**Task description**
Copy the lines below word for word, but leave out the pictures.

**Supplied records**
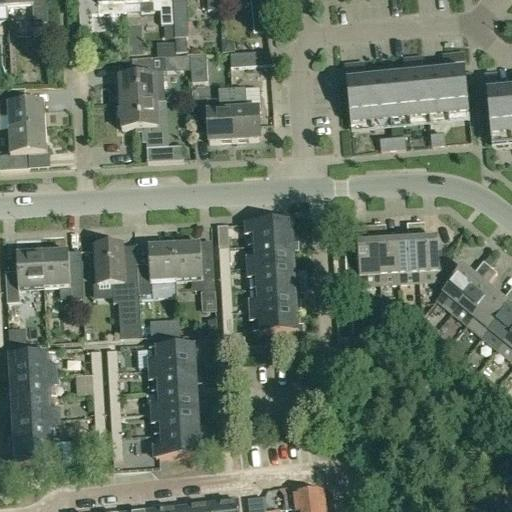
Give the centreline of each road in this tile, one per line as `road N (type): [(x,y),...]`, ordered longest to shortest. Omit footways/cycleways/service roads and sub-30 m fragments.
road 1 (residential): [(43,509),(347,468)]
road 2 (residential): [(304,190),(82,204)]
road 3 (residential): [(330,396),(316,189)]
road 4 (residential): [(511,222),(466,192),(433,185),(316,189)]
road 5 (residential): [(311,38),(476,24)]
road 6 (residential): [(304,190),(299,71),(311,38)]
road 7 (residential): [(82,204),(78,76),(67,58)]
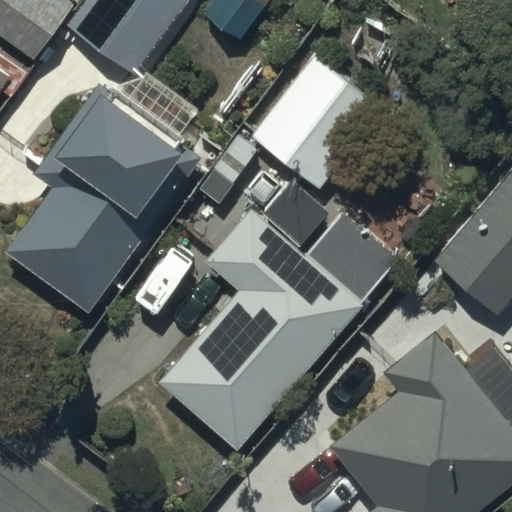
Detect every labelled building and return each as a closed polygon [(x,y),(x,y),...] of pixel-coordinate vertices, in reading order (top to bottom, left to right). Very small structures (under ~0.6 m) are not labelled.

**Full solution**
Give the centreline of each road in this tile, one per line as `road N (type): [(x,y),...]`, ordered longest to shortest. Omit footways/cycleways/service roads and sub-30 m fragments.
road 1 (residential): [(43,509),(347,468)]
road 2 (residential): [(304,190),(82,204)]
road 3 (residential): [(330,396),(316,189)]
road 4 (residential): [(511,222),(466,192),(433,185),(316,189)]
road 5 (residential): [(311,38),(476,24)]
road 6 (residential): [(304,190),(299,71),(311,38)]
road 7 (residential): [(82,204),(78,76),(67,58)]
Detect every labelled building and return each as a closed polygon [(x,y),(x,y),...] of pixel-coordinate vertices, in reading order (top to bottom, left to right). Very small structures (under ~0.6 m) are not labelled.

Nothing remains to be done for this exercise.